• WHAT THE EXERCISE ASKS:
Once you reach the line that holds "old: white gedusufi" in the listing below, output it and every line after it through the line that holds "second_place: [354, 114]", word for word.

···

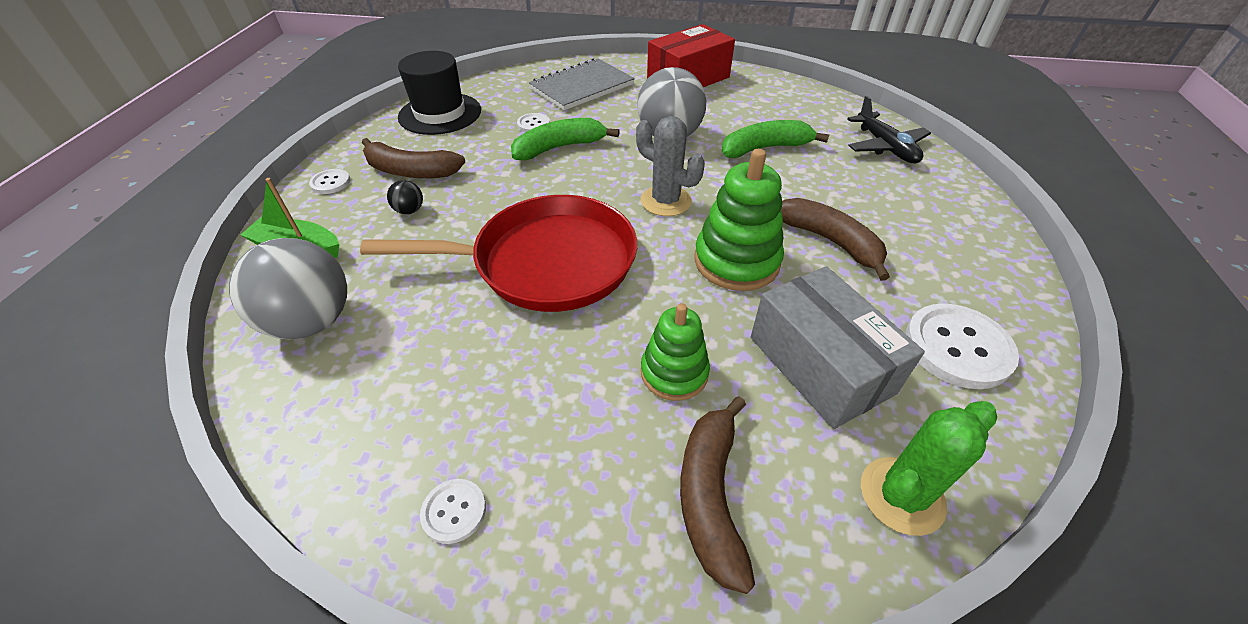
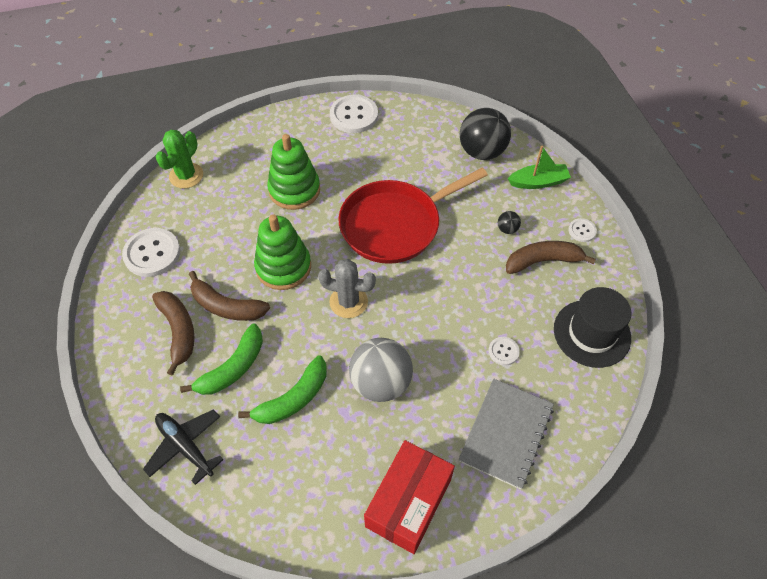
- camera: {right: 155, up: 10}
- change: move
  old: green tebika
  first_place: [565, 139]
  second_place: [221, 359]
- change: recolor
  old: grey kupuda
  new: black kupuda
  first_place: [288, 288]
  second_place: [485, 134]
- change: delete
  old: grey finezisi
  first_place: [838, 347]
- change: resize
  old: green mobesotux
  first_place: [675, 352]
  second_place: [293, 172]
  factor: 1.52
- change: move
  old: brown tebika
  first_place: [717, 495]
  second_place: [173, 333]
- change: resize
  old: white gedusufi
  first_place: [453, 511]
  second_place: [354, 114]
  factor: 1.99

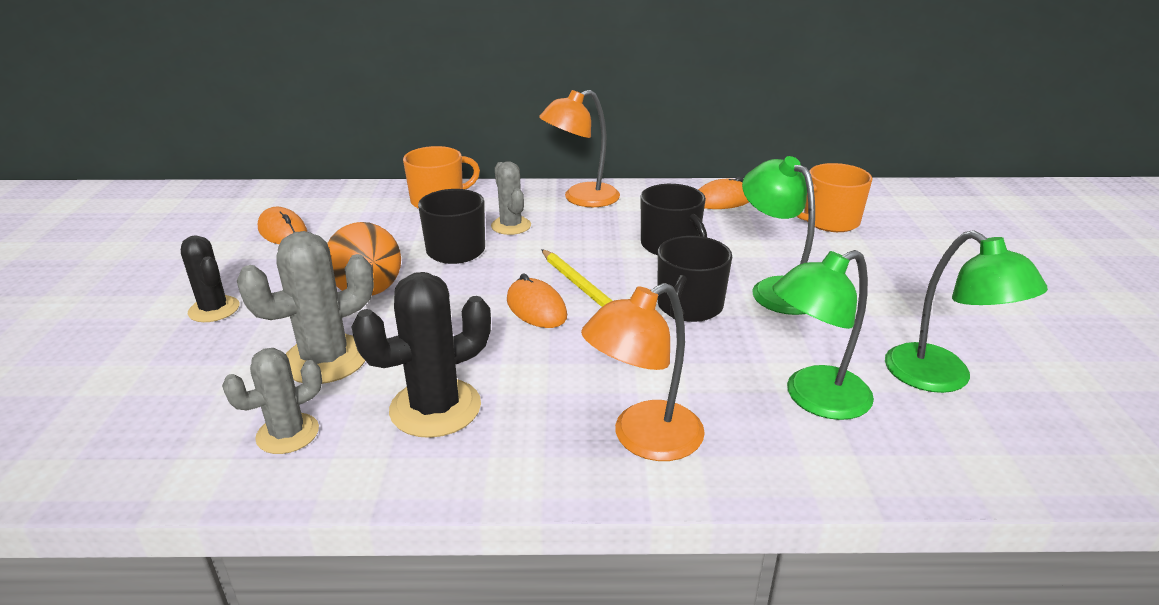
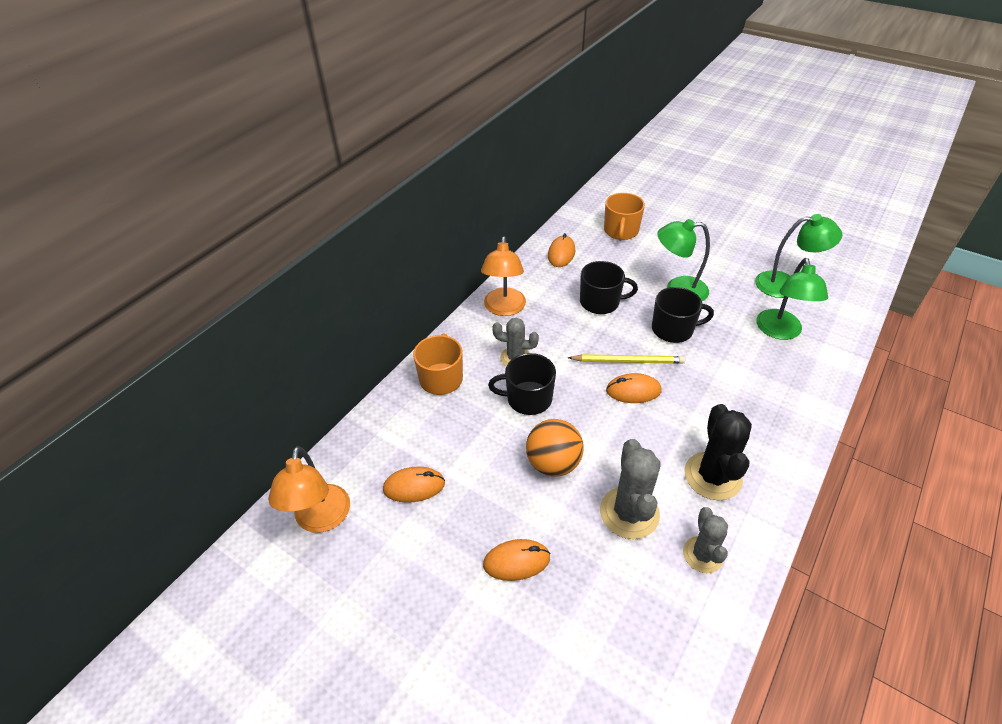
- camera: {right: -55, up: 15}
- change: replace
  old: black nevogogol
  new: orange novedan
  first_place: [210, 278]
  second_place: [517, 560]
- change: rotate
  old: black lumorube
  first_place: [694, 279]
  second_place: [683, 315]
  degrees: -60
- change: move
  old: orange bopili
  first_place: [643, 372]
  second_place: [309, 489]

···

• REPLY TO THE EXERCISE:
  old: white gedusufi
  first_place: [453, 511]
  second_place: [354, 114]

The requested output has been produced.